EXERCISE | Restate word for word the line containing "519] | x2.48 |" and each line that follows it, through the last line below, and nothing else.

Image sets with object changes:
# # #

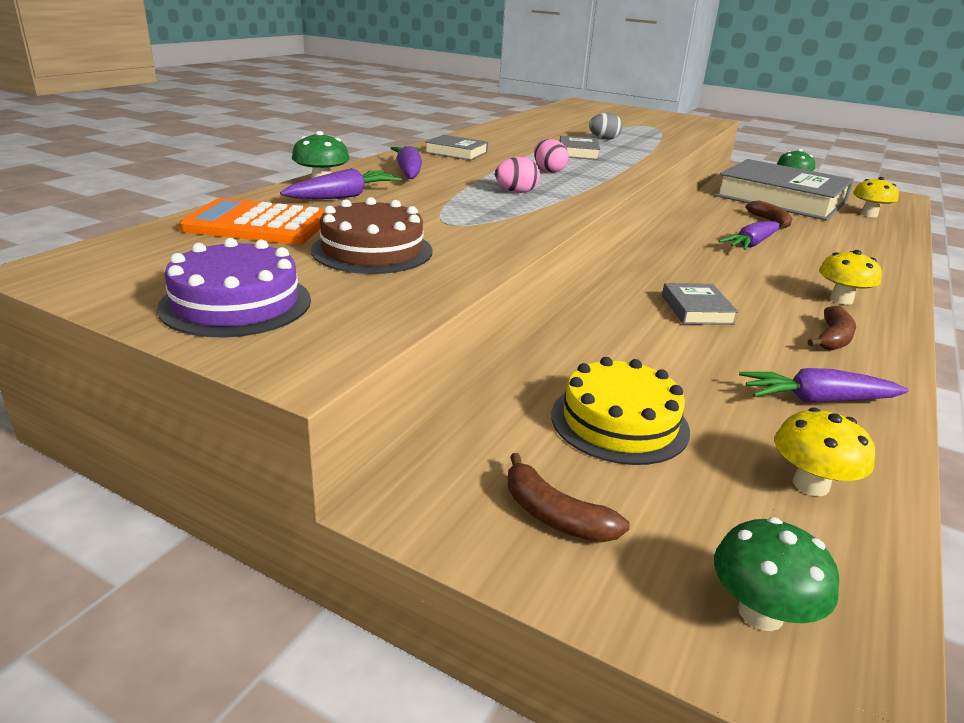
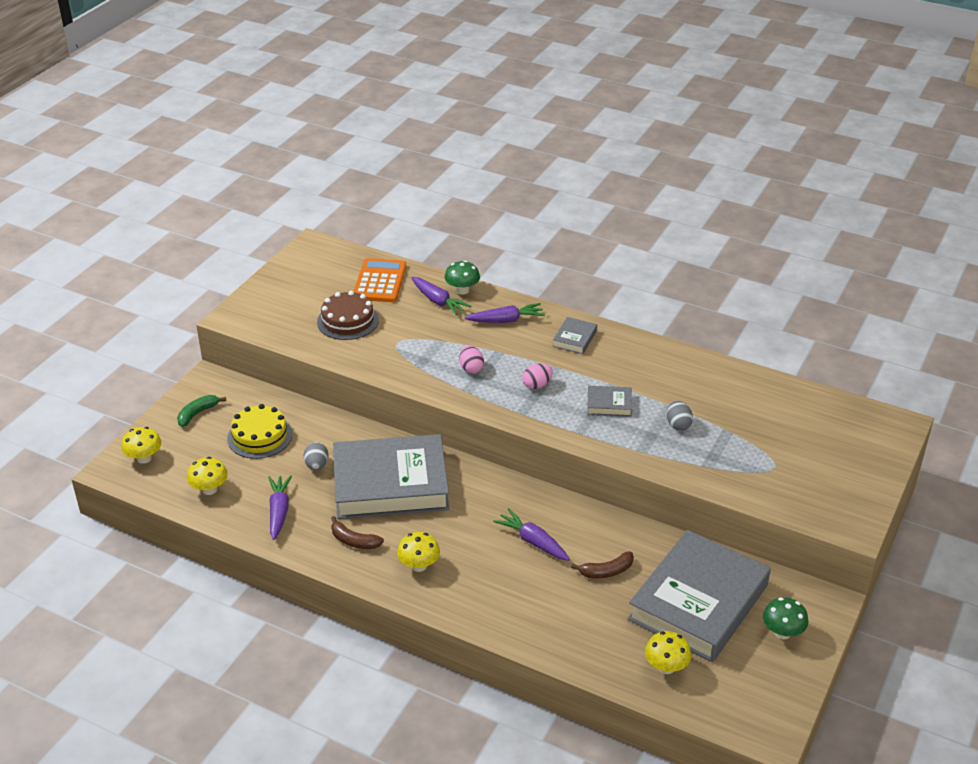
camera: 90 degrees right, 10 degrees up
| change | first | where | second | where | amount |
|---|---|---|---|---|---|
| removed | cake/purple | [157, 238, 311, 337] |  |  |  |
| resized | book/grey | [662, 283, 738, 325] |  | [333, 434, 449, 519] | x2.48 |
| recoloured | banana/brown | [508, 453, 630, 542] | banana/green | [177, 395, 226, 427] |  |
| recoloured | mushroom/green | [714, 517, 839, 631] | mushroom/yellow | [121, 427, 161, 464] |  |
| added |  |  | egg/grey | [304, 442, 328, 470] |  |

# # #

TASK SOLUTION |
| resized | book/grey | [662, 283, 738, 325] |  | [333, 434, 449, 519] | x2.48 |
| recoloured | banana/brown | [508, 453, 630, 542] | banana/green | [177, 395, 226, 427] |  |
| recoloured | mushroom/green | [714, 517, 839, 631] | mushroom/yellow | [121, 427, 161, 464] |  |
| added |  |  | egg/grey | [304, 442, 328, 470] |  |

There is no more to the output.